→ **WORK INSTRUCTION**
Write the data out in full and word for word. Do not include images.

*** DATA SECTION

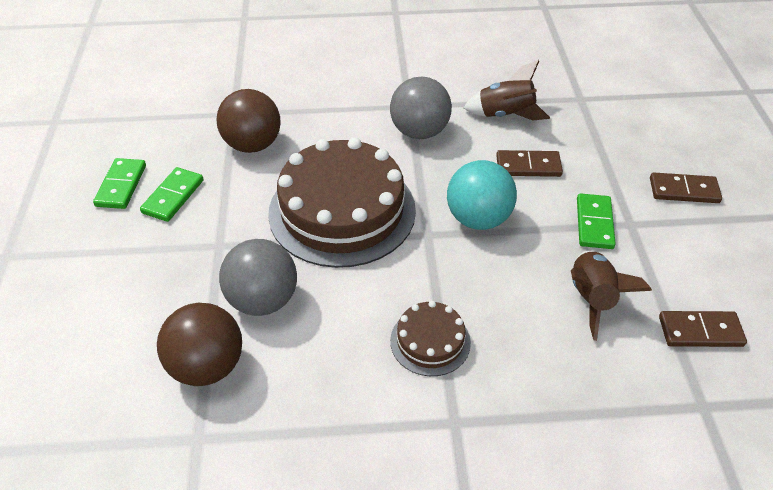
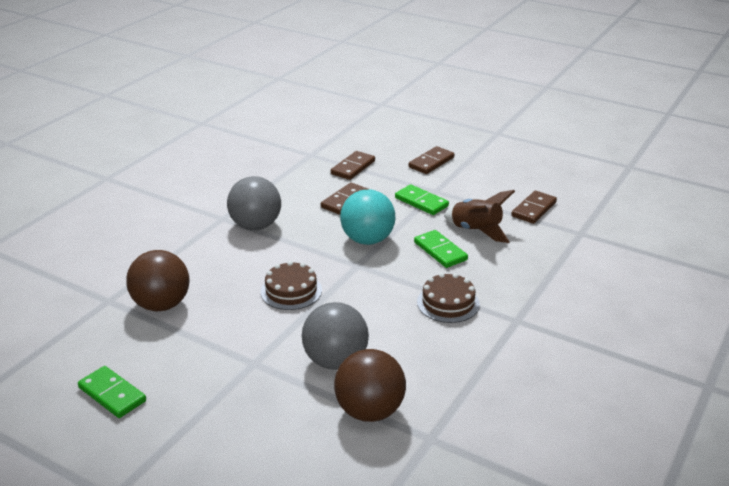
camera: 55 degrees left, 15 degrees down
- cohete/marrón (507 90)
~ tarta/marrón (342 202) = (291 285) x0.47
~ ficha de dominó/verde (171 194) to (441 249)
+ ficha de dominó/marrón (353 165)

******

→ **OUTPUT**
camera: 55 degrees left, 15 degrees down
- cohete/marrón (507 90)
~ tarta/marrón (342 202) = (291 285) x0.47
~ ficha de dominó/verde (171 194) to (441 249)
+ ficha de dominó/marrón (353 165)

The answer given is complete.